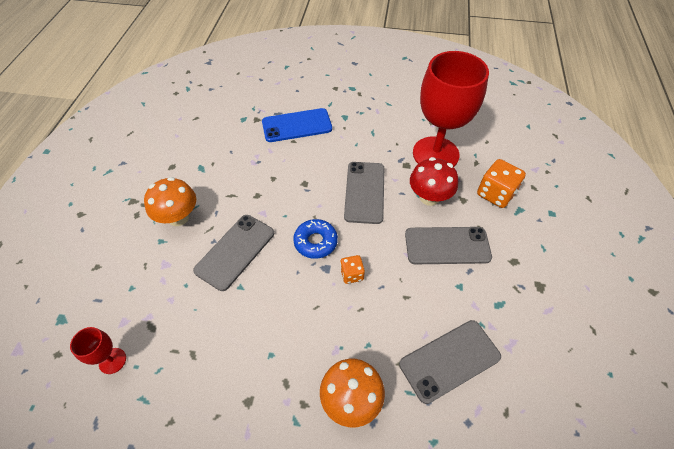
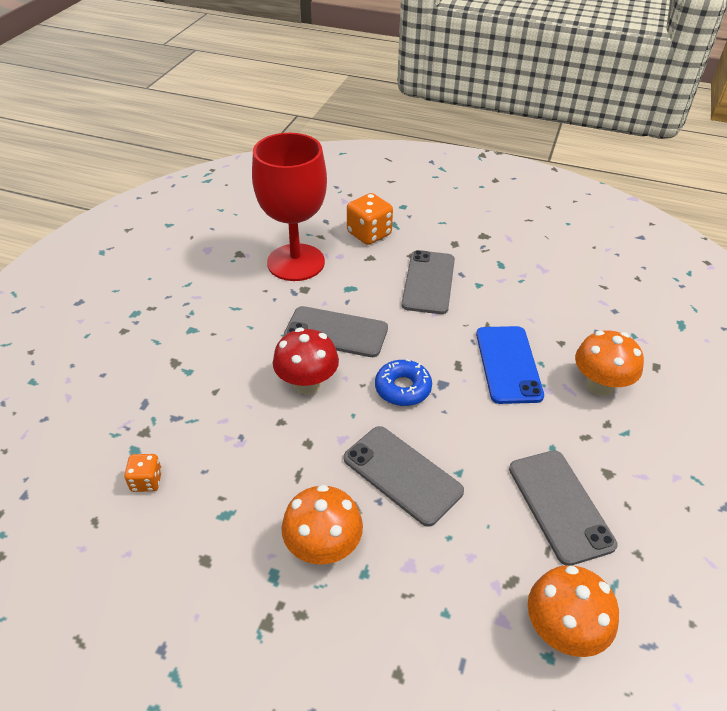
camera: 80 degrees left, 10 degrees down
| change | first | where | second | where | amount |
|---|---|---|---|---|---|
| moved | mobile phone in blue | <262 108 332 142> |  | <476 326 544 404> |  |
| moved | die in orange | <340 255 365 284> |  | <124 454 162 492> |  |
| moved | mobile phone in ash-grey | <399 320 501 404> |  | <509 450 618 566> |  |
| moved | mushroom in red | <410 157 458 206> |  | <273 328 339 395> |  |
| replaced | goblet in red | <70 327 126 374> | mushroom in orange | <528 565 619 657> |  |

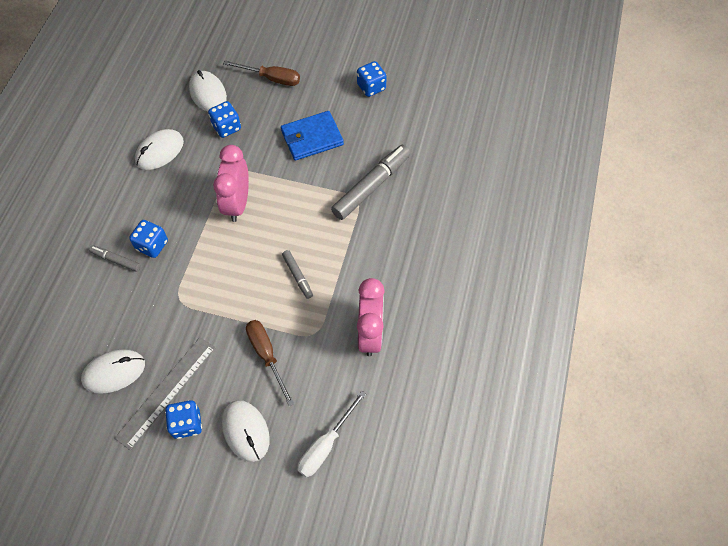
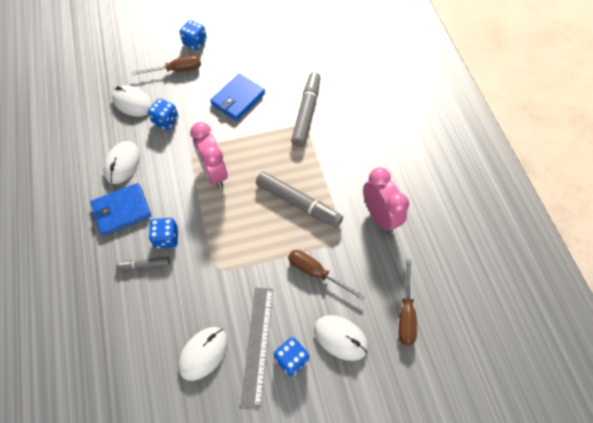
camera: 30 degrees left, 0 degrees up
| change | first | where | second | where | amount |
|---|---|---|---|---|---|
| added |  |  | billfold in blue | <90 183 151 236> |  |
| moved | die in blue | <357 61 387 97> |  | <180 20 207 50> |  |
| recoloured | hand screwdriver in pure white | <297 391 366 477> | hand screwdriver in brown | <399 259 417 345> |  |
| resized | felt pen in ash-grey | <282 250 313 299> |  | <256 172 343 228> | x1.96 |

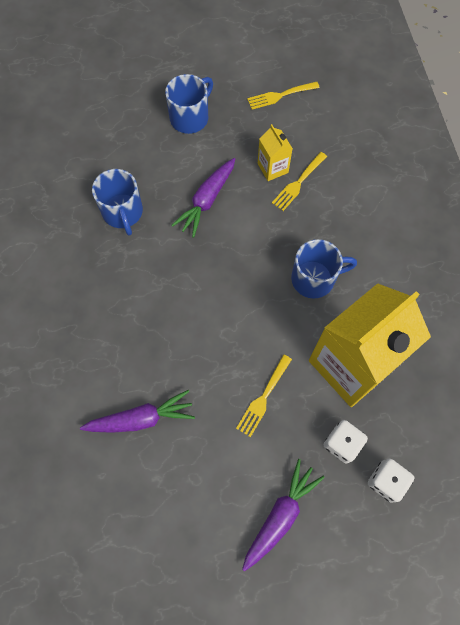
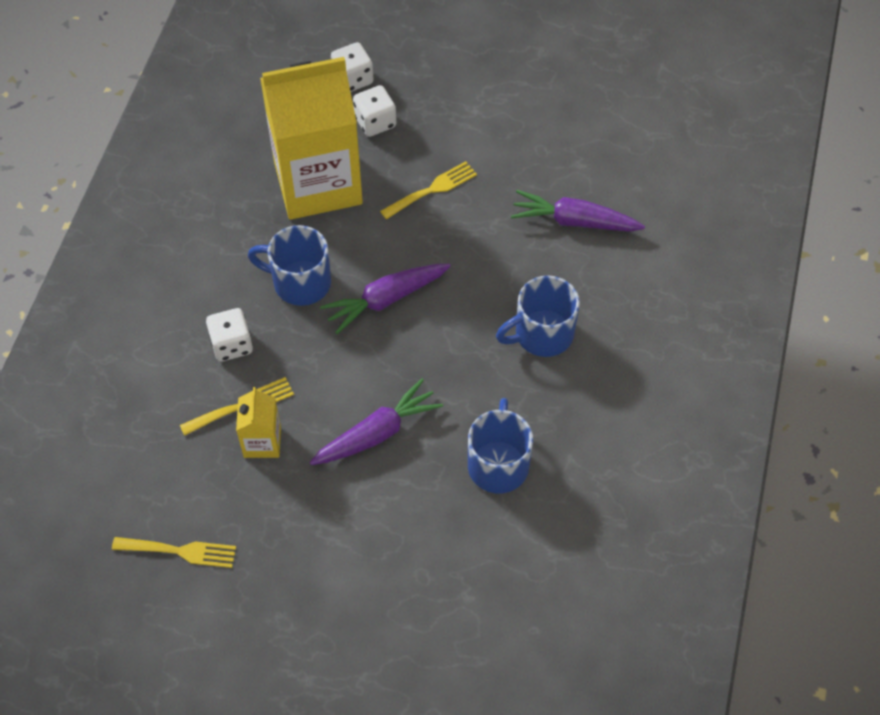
camera: 155 degrees left, 10 degrees down
| change | first | where | second | where | amount |
|---|---|---|---|---|---|
| added |  |  | die in pure white | <206 308 253 362> |  |
| moved | coffee mug in blue | <165 74 213 134> |  | <496 275 580 357> |  |
| moved | toy carrot in purple | <242 459 325 571> |  | <320 264 450 334> |  |

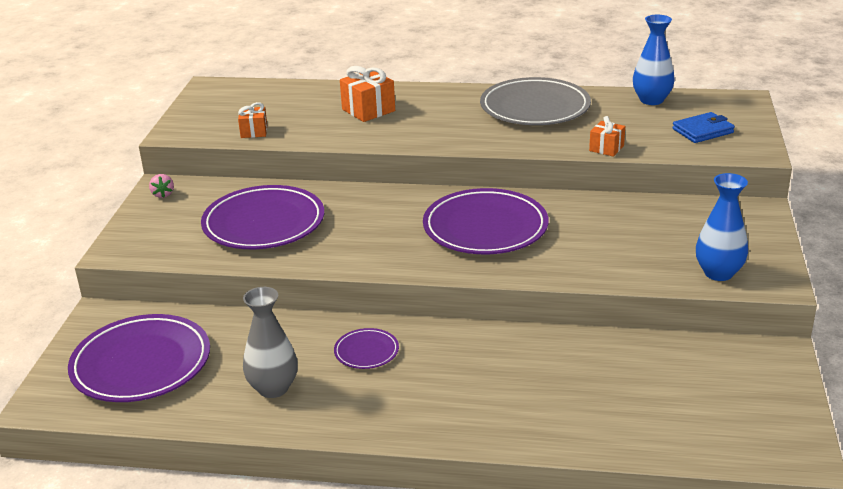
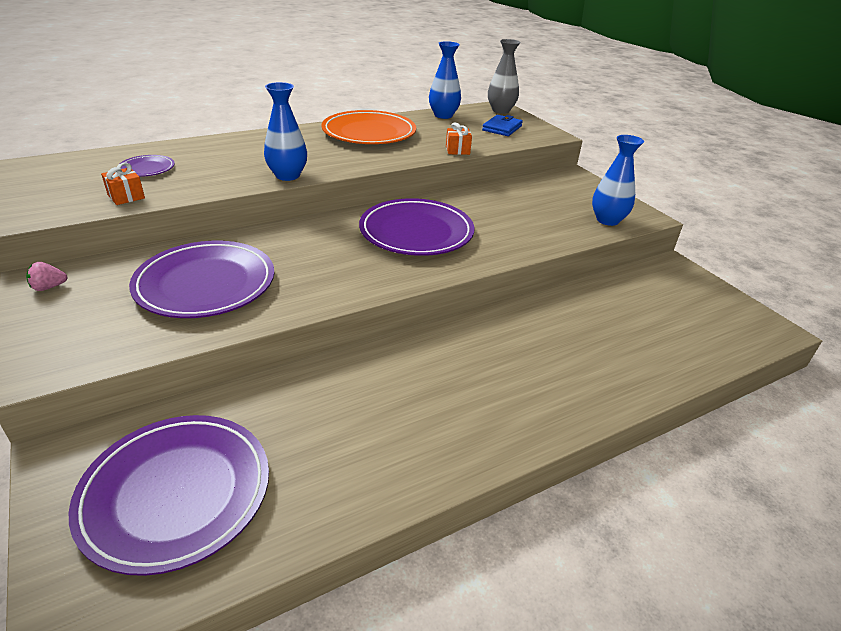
camera: 40 degrees left, 5 degrees up
| change | first | where | second | where | amount |
|---|---|---|---|---|---|
| removed | wrapped gift in orange | <340 66 395 122> |  |  |  |
| added |  |  | vase in blue | <264 82 307 181> |  |
| moved | vase in ash-grey | <243 287 298 398> |  | <488 39 521 114> |  |
| moved | flat dish in purple | <334 328 399 369> |  | <120 155 175 177> |  |
| recoloured | flat dish in ash-grey | <480 77 591 125> | flat dish in orange | <321 110 416 144> |  |
| turned | toy strawberry in pink | <149 174 174 198> |  | <26 262 68 291> | 120 degrees clockwise |

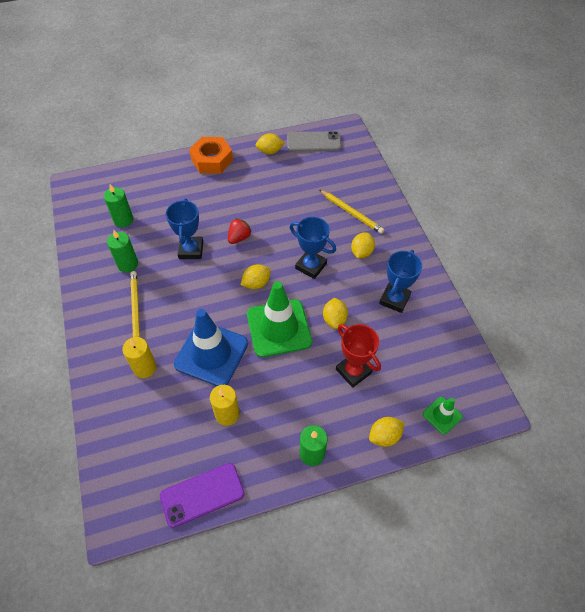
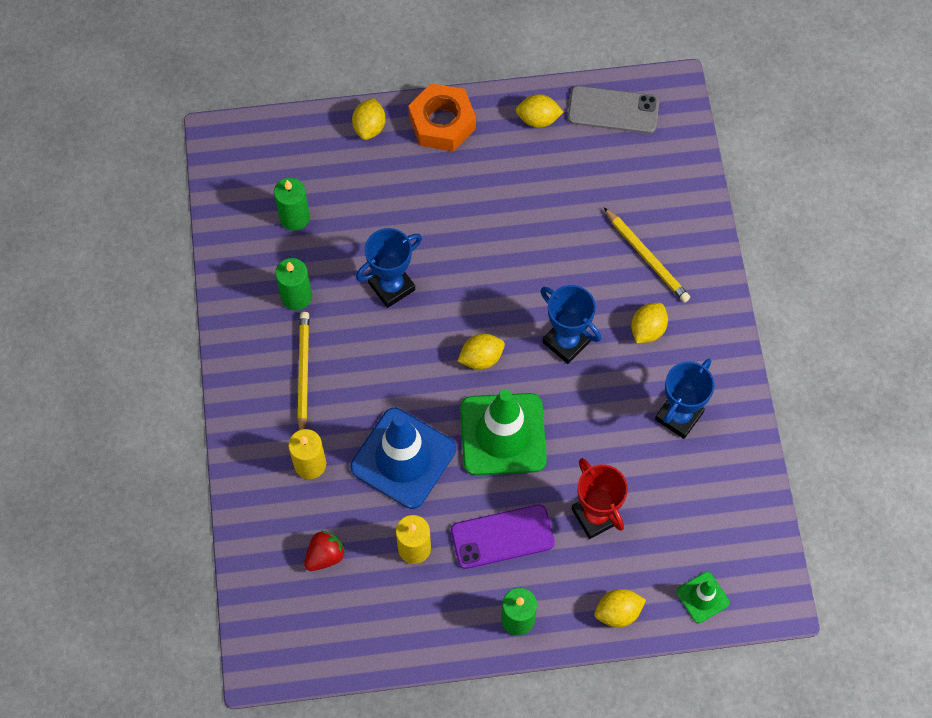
camera: 10 degrees right, 10 degrees up
| change | first | where | second | where | amount |
|---|---|---|---|---|---|
| moved | mobile phone in purple | <160 463 245 528> |  | <451 504 555 569> |  |
| moved | toy strawberry in red | <228 218 252 244> |  | <304 531 346 571> |  |
| moved | toy lemon in golden | <323 298 348 329> |  | <352 98 385 140> |  |
| turned | award cup in blue | <166 198 203 259> |  | <356 228 422 308> | 45 degrees clockwise |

================================

- WHAT IS BEING ASKED
Please copy out every line in the listing that has the string "white".

- RESPONSE BOX
| recoloured | hand screwdriver in pure white | <297 391 366 477> | hand screwdriver in brown | <399 259 417 345> |  |
| added |  |  | die in pure white | <206 308 253 362> |  |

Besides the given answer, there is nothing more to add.